[Before-and-after change data]
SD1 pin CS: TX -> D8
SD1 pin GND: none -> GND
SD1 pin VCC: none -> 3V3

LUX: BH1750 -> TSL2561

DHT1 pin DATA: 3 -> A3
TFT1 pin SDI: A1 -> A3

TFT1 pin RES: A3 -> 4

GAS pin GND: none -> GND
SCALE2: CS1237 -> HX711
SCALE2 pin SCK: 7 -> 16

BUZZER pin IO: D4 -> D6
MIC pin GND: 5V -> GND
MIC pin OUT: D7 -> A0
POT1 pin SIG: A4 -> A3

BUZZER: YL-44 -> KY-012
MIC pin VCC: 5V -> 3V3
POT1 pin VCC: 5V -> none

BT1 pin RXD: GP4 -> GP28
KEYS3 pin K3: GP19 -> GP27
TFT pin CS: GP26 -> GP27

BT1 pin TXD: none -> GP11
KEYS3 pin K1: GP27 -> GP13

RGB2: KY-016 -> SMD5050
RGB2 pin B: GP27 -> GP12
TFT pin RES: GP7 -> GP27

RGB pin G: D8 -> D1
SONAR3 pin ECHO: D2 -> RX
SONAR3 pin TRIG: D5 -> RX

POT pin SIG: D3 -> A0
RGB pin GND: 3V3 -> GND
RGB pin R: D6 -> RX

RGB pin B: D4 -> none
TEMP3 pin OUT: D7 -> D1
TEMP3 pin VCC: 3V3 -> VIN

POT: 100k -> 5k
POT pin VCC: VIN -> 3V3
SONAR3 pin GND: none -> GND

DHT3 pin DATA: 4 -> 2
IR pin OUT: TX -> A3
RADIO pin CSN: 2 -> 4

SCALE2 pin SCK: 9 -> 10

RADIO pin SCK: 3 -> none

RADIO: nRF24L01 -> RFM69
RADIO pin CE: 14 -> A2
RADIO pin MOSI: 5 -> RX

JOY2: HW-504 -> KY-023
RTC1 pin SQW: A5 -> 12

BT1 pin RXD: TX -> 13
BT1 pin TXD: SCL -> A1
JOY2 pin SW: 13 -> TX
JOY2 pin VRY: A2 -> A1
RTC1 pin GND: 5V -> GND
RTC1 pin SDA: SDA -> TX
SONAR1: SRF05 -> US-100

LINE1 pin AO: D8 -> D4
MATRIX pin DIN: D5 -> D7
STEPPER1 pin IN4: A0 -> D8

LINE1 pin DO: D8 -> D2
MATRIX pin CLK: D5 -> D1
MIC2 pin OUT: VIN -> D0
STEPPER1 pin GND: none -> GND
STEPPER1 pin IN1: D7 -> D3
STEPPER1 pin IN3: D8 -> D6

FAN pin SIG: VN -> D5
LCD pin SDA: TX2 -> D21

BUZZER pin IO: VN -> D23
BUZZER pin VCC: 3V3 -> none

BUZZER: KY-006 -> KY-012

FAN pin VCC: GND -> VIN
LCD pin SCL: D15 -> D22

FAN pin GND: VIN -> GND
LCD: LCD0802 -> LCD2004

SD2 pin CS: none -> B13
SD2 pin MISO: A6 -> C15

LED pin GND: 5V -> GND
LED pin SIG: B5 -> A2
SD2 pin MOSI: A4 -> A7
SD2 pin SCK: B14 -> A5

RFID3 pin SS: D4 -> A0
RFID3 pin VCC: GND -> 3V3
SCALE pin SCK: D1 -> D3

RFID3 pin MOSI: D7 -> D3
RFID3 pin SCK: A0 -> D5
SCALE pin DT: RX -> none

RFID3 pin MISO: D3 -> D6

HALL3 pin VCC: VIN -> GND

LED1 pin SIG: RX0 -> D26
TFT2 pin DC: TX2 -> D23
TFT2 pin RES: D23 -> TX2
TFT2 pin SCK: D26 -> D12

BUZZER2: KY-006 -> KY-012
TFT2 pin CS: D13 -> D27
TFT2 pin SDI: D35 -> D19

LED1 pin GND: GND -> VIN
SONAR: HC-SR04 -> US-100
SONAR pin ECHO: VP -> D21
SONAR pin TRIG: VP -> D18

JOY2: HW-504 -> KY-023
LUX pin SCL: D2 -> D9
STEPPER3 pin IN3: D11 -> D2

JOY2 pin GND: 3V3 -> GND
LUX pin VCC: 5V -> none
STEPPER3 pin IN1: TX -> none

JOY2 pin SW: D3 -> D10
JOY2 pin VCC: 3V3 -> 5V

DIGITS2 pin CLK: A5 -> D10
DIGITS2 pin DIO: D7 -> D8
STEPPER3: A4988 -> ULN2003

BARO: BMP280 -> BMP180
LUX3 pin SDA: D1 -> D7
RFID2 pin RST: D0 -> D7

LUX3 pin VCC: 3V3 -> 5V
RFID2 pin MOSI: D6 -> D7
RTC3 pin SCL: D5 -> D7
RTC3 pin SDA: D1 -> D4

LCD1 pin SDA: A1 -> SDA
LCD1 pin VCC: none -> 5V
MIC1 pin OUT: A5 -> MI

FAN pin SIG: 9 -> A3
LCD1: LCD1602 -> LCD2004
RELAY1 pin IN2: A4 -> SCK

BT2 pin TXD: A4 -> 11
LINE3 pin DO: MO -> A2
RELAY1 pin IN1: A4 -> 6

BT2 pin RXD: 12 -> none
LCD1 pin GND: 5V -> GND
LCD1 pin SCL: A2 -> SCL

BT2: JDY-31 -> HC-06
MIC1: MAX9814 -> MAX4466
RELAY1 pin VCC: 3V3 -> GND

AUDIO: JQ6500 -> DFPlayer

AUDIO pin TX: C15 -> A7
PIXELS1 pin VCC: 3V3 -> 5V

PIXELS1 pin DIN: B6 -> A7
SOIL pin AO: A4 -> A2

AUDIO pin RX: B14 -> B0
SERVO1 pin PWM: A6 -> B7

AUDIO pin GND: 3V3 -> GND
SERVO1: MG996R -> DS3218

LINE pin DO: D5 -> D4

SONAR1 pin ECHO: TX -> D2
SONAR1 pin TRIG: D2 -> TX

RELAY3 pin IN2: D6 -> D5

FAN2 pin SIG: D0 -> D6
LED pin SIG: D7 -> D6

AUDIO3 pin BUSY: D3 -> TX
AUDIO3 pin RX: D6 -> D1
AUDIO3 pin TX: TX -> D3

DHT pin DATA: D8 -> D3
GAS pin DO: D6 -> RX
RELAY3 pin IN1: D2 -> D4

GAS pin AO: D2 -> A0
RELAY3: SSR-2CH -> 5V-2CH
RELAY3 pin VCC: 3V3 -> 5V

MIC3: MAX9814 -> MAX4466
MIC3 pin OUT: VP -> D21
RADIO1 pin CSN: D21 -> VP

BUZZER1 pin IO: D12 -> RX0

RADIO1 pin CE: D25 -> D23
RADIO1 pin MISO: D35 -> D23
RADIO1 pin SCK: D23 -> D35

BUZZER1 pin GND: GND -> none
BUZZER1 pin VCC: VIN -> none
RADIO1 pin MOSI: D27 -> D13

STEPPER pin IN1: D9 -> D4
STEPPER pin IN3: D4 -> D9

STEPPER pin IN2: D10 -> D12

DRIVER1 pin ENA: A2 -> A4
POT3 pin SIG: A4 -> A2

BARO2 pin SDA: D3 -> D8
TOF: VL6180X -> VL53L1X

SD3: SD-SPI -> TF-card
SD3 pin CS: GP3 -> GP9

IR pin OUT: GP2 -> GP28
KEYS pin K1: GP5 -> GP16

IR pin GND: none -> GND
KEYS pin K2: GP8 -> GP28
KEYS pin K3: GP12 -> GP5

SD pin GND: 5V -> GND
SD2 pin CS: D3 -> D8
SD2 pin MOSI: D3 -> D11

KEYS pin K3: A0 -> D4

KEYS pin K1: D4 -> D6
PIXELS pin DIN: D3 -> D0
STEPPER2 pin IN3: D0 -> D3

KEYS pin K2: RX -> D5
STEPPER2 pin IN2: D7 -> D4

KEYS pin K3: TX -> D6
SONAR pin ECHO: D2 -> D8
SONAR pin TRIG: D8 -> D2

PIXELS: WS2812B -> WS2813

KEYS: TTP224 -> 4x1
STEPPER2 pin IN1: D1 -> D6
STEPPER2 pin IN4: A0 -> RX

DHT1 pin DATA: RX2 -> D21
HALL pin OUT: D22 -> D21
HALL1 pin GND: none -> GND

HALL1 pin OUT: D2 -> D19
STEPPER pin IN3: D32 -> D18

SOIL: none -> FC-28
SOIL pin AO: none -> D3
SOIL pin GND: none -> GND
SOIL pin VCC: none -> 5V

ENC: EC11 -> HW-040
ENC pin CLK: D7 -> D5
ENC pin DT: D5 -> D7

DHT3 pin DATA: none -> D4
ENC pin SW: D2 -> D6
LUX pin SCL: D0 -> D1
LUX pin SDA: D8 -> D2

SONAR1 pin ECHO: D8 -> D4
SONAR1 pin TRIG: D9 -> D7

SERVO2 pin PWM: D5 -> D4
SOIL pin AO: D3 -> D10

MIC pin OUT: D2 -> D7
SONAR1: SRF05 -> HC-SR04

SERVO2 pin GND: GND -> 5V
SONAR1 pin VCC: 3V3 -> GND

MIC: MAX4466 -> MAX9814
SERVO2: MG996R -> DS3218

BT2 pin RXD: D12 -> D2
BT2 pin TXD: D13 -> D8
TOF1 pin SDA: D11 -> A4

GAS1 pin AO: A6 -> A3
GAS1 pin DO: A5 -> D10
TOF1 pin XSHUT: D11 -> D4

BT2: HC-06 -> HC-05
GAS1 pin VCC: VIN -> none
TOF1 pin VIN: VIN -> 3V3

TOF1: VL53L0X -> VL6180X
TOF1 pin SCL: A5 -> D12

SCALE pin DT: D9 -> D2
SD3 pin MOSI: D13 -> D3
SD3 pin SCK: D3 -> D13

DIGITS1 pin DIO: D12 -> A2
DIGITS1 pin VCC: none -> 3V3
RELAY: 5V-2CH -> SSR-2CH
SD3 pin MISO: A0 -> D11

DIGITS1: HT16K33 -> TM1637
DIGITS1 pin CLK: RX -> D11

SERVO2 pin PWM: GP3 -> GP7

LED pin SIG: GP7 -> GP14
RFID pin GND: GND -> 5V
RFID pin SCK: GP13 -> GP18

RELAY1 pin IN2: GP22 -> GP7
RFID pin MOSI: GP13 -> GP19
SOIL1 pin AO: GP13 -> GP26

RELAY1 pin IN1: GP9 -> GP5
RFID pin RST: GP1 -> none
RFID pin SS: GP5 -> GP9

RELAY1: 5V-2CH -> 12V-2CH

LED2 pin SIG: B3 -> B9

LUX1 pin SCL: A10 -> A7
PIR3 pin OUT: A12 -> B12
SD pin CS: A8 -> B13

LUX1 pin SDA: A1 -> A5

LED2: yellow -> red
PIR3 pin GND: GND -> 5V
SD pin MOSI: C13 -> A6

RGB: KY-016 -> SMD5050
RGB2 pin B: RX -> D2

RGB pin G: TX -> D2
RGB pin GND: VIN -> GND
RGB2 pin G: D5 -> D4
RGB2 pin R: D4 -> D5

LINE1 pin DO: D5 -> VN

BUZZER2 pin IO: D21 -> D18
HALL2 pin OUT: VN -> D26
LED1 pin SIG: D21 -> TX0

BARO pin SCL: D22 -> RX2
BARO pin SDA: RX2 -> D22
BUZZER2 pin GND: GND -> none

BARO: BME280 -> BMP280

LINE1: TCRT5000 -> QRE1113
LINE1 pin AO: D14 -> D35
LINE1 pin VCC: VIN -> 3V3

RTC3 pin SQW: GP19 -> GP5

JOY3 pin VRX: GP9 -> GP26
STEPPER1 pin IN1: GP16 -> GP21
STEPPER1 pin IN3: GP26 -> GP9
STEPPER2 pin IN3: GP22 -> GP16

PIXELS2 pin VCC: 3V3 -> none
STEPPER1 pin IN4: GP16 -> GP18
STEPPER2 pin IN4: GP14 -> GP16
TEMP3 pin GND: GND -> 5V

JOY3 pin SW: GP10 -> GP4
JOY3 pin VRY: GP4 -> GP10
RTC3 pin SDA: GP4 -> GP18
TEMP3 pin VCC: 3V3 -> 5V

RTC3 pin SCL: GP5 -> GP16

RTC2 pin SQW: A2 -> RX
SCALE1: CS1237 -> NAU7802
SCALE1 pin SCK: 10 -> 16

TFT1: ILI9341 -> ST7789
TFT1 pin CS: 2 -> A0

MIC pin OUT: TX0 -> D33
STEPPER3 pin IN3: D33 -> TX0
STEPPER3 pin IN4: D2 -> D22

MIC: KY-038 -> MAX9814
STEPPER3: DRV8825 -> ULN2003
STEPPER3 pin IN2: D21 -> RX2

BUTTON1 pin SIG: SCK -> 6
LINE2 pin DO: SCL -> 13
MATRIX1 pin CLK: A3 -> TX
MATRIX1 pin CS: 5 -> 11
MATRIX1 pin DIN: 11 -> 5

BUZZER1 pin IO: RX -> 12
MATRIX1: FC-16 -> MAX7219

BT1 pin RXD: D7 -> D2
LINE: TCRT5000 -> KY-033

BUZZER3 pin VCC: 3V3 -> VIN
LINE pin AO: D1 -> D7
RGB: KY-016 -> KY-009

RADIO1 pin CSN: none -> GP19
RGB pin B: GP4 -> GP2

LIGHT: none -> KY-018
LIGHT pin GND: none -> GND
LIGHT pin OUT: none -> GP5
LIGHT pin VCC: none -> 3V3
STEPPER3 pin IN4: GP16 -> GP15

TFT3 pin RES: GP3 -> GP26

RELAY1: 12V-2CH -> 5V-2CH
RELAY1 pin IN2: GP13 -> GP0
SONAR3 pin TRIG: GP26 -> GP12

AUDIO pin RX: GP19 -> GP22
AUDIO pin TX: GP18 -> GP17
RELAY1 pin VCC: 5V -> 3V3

Exercise description:
All lines above from the line with "BUZZER1 pin IO: RX -> 12" through the line with "SONAR3 pin TRIG: GP26 -> GP12", both included, are to be set down exactly, with nothing else.

Response box:
BUZZER1 pin IO: RX -> 12
MATRIX1: FC-16 -> MAX7219

BT1 pin RXD: D7 -> D2
LINE: TCRT5000 -> KY-033

BUZZER3 pin VCC: 3V3 -> VIN
LINE pin AO: D1 -> D7
RGB: KY-016 -> KY-009

RADIO1 pin CSN: none -> GP19
RGB pin B: GP4 -> GP2

LIGHT: none -> KY-018
LIGHT pin GND: none -> GND
LIGHT pin OUT: none -> GP5
LIGHT pin VCC: none -> 3V3
STEPPER3 pin IN4: GP16 -> GP15

TFT3 pin RES: GP3 -> GP26

RELAY1: 12V-2CH -> 5V-2CH
RELAY1 pin IN2: GP13 -> GP0
SONAR3 pin TRIG: GP26 -> GP12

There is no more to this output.